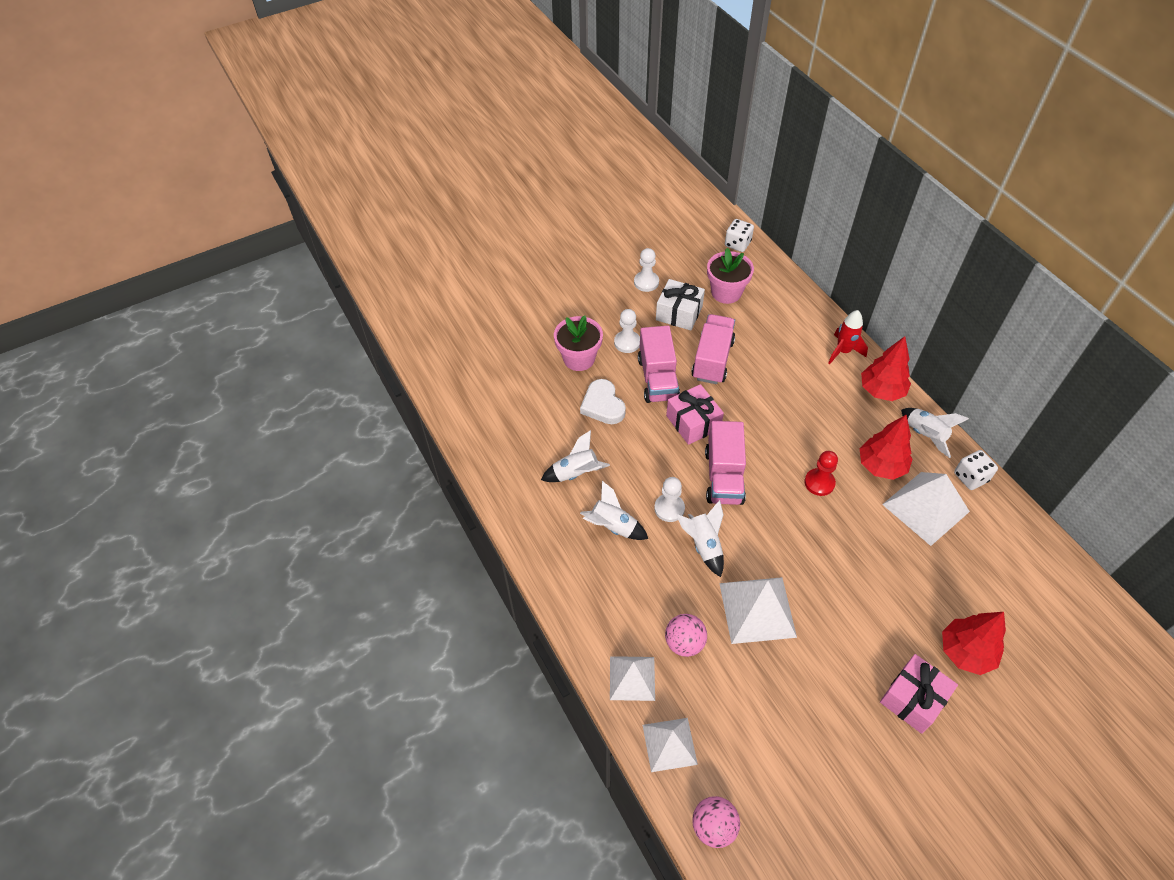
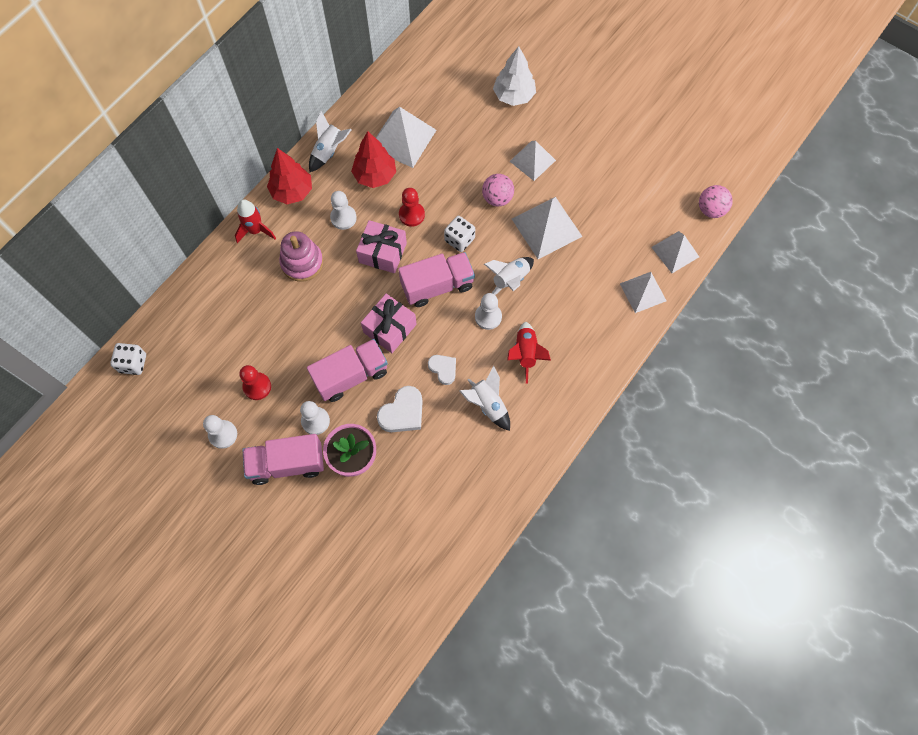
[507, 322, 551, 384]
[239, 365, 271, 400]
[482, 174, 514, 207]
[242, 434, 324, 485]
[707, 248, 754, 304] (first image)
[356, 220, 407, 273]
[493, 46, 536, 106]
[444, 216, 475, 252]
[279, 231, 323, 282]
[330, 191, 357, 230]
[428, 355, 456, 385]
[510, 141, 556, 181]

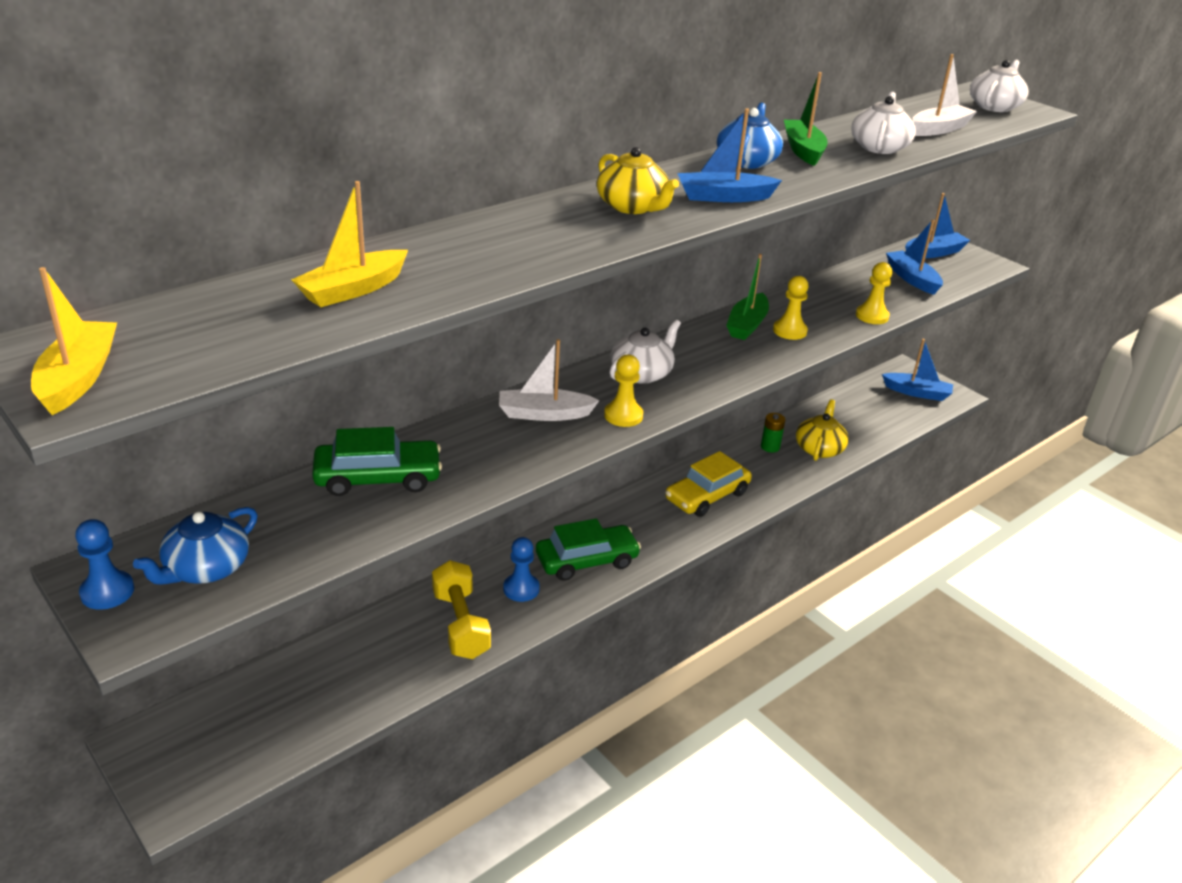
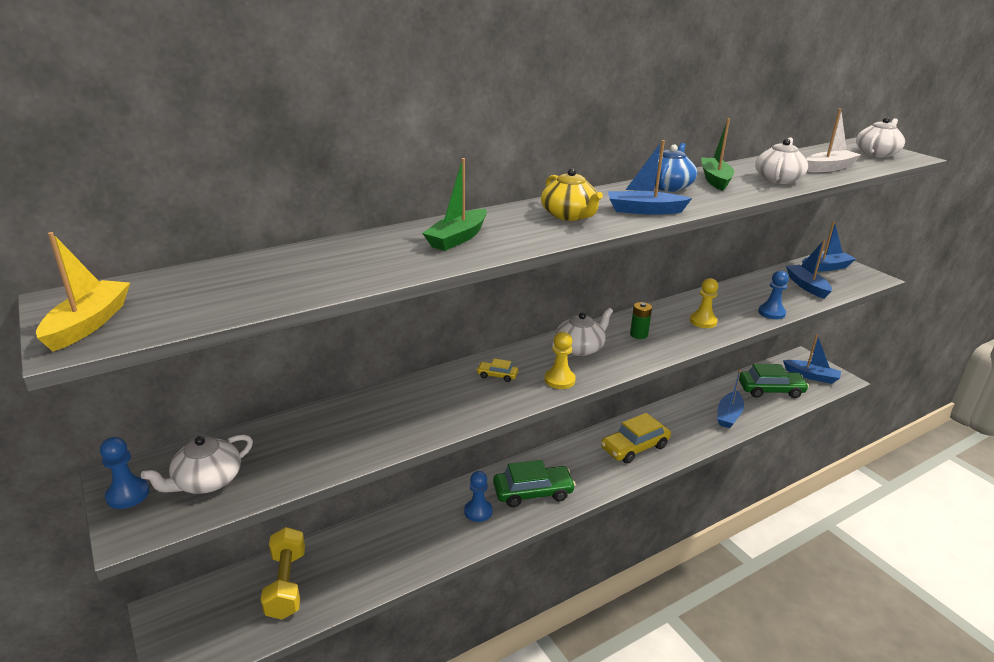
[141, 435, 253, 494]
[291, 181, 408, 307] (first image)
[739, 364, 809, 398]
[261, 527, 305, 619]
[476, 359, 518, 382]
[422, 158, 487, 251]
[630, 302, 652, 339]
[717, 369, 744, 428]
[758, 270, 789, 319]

------------------------------

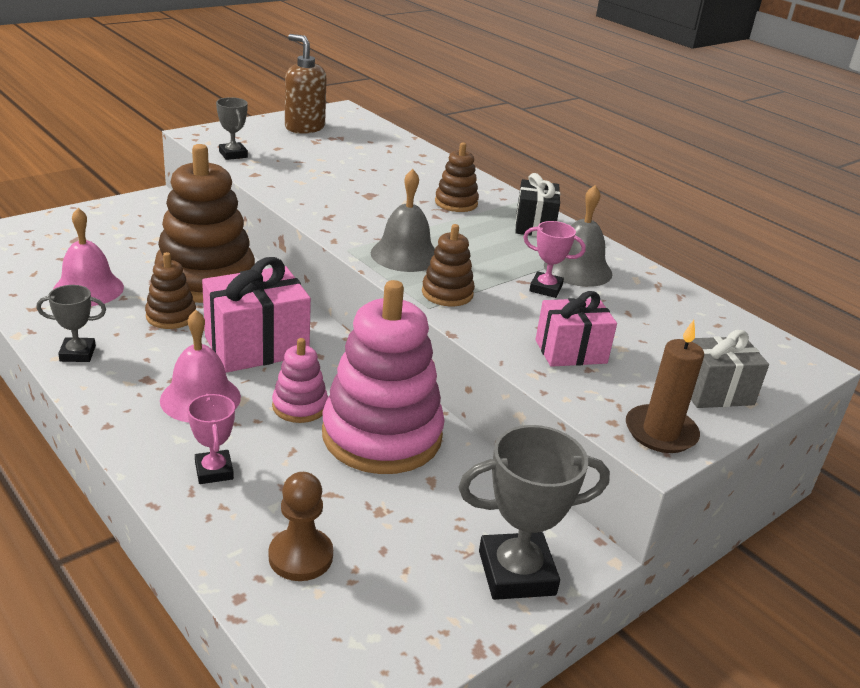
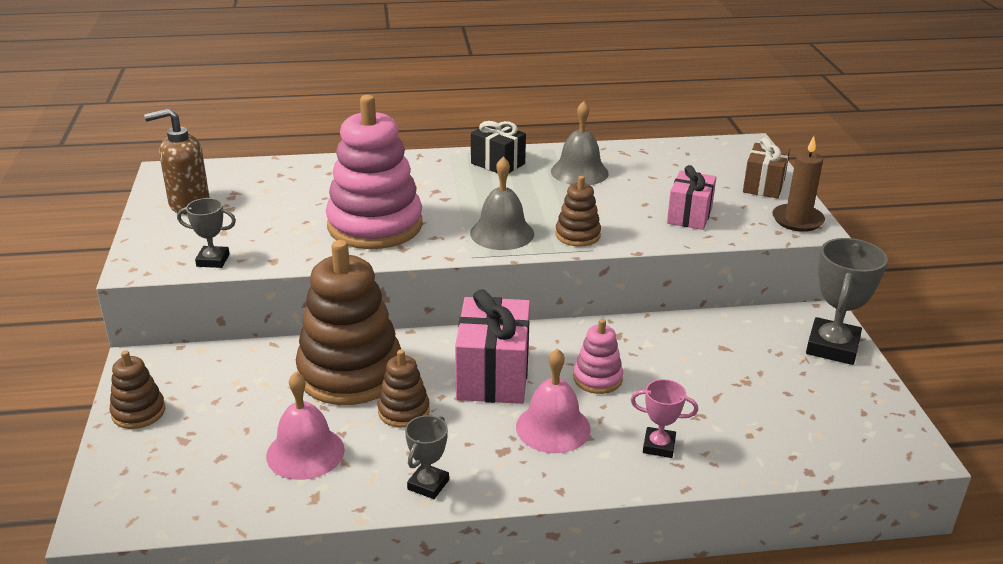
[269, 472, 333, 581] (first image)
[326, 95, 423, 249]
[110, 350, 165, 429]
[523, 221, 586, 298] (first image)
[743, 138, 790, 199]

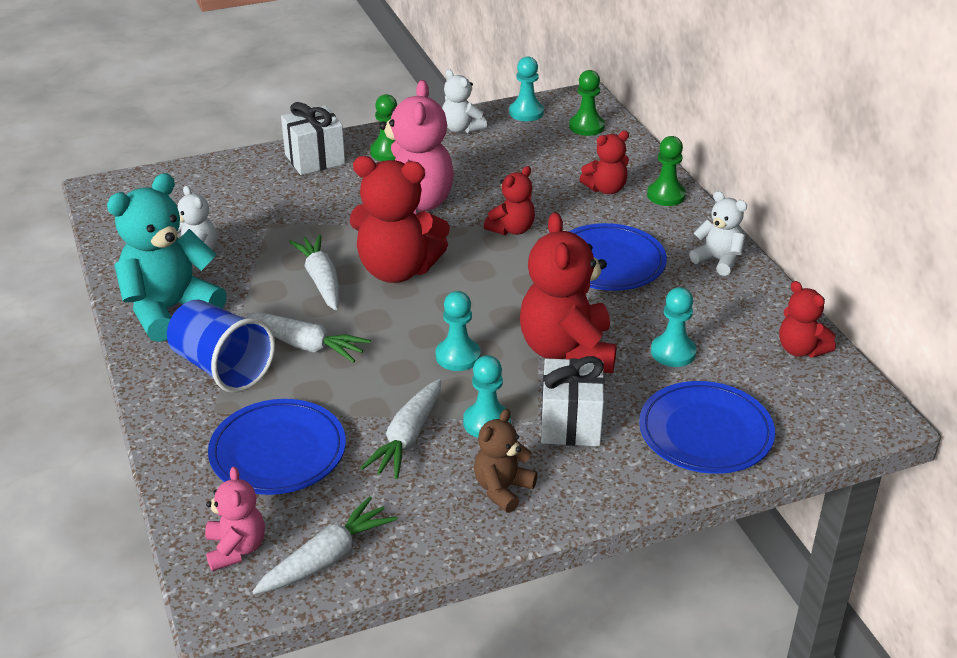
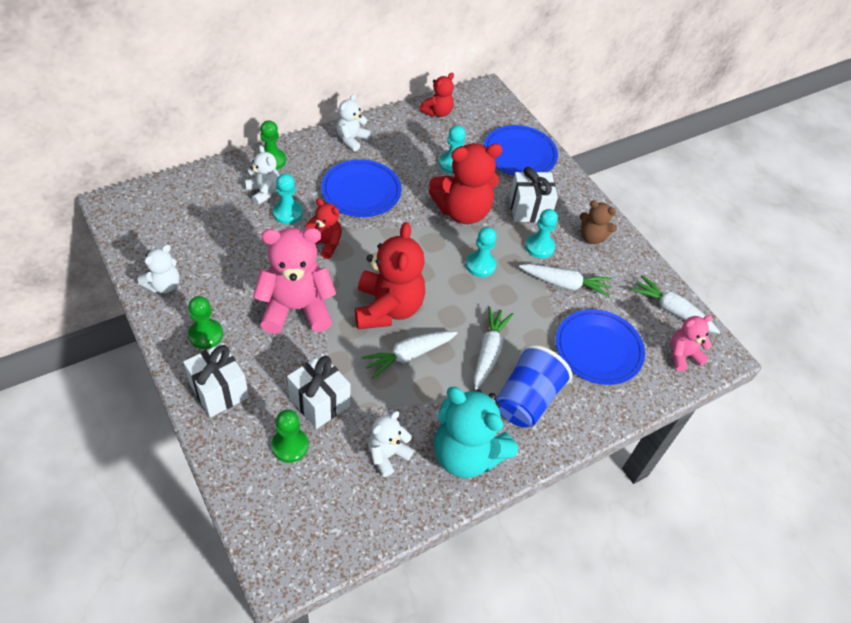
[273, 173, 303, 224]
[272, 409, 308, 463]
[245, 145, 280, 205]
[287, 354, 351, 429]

------------------------------

Above are the entries. Copy exactly the part that opens with the line containing "[507, 322, 551, 384]" and closes with the line containing "[428, 355, 456, 385]", and no more.

PROBLEM SOLUTION
[507, 322, 551, 384]
[239, 365, 271, 400]
[482, 174, 514, 207]
[242, 434, 324, 485]
[707, 248, 754, 304] (first image)
[356, 220, 407, 273]
[493, 46, 536, 106]
[444, 216, 475, 252]
[279, 231, 323, 282]
[330, 191, 357, 230]
[428, 355, 456, 385]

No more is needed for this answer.